Only a number is wanted: the count of lines in this listing that contain "white".

*** Data for this task Section Begins ***

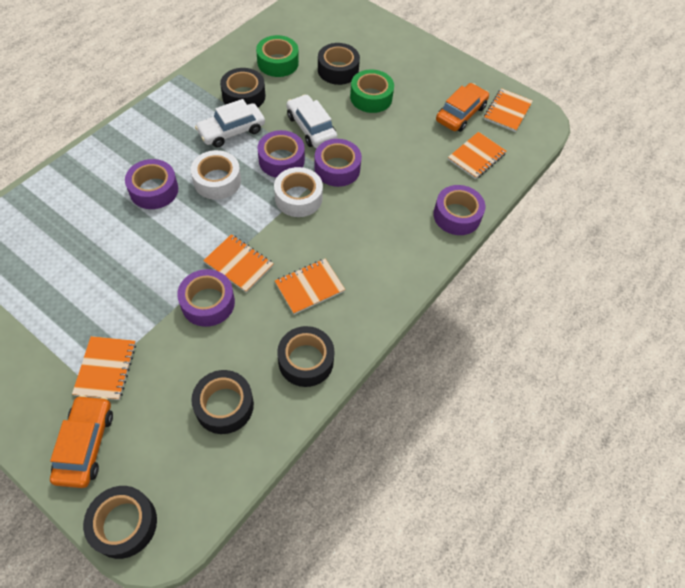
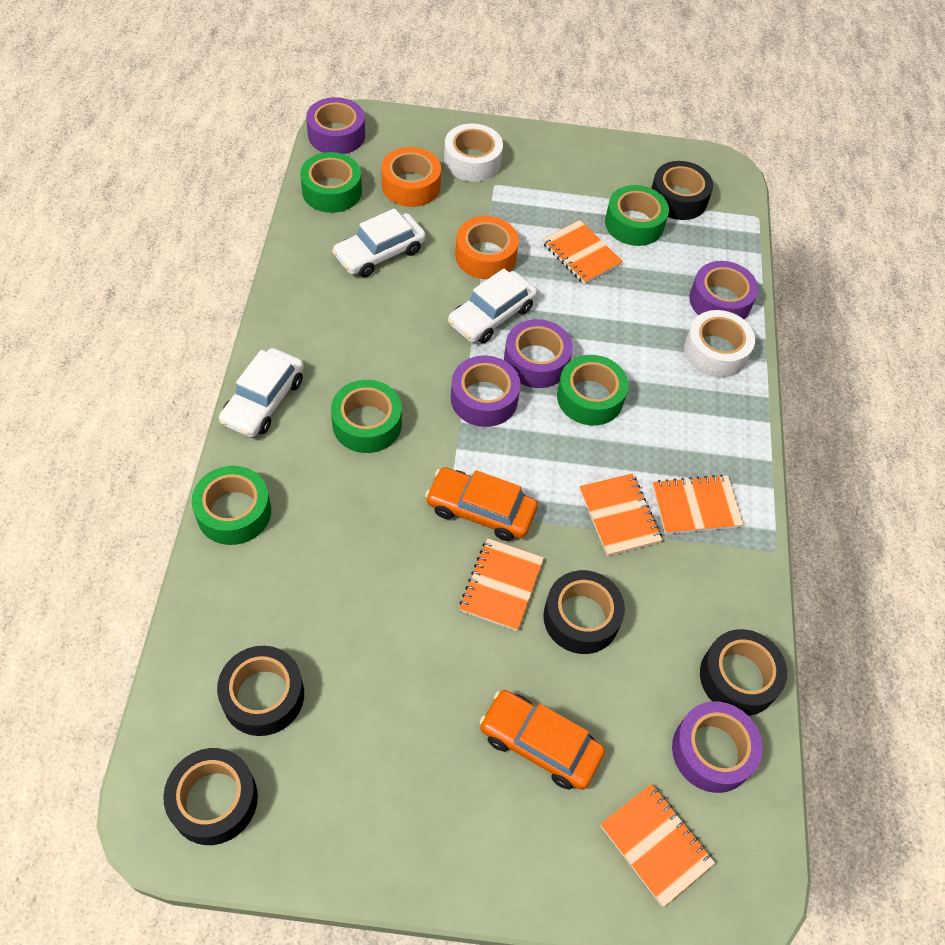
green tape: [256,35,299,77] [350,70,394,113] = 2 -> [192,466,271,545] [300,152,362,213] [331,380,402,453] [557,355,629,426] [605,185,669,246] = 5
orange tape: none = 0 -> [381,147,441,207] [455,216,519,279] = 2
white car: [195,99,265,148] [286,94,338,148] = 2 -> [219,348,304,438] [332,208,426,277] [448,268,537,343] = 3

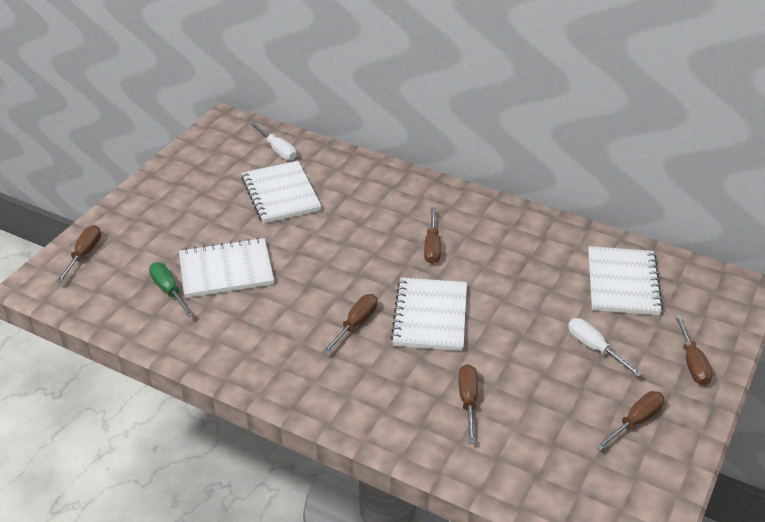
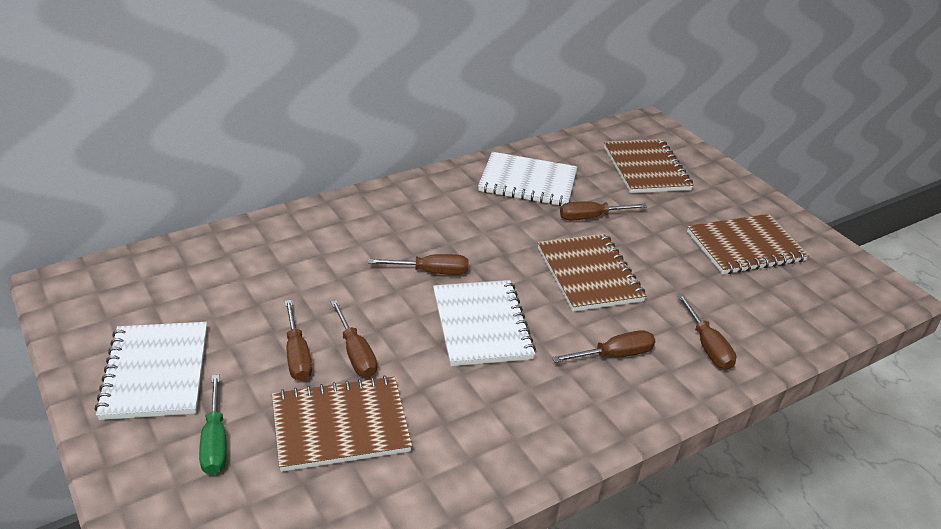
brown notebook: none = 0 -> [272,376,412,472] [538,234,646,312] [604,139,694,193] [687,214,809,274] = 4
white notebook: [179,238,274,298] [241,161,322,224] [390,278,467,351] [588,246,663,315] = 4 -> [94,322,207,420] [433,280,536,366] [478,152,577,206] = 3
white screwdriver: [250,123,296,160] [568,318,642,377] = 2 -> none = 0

*** Data for this task Section Ends ***
*** Data for this task Section Begins ***

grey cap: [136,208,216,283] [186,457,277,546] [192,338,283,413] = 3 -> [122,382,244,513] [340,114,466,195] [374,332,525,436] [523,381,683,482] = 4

*** Data for this task Section Ends ***
*** Data for this task Section Begins ***

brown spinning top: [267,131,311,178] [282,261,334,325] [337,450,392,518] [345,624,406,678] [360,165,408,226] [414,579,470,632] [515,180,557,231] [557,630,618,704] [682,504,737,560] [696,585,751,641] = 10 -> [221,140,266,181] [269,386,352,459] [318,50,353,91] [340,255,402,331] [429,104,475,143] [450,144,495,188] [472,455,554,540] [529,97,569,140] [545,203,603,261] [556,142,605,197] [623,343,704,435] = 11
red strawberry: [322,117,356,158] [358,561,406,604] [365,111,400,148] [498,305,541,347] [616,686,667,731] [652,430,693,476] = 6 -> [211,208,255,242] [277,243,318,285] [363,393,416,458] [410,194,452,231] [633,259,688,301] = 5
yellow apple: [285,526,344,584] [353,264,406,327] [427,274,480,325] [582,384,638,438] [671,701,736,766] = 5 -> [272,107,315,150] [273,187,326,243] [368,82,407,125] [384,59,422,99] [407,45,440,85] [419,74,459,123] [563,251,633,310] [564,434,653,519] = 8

*** Data for this task Section Ends ***

Result of the exercise: 3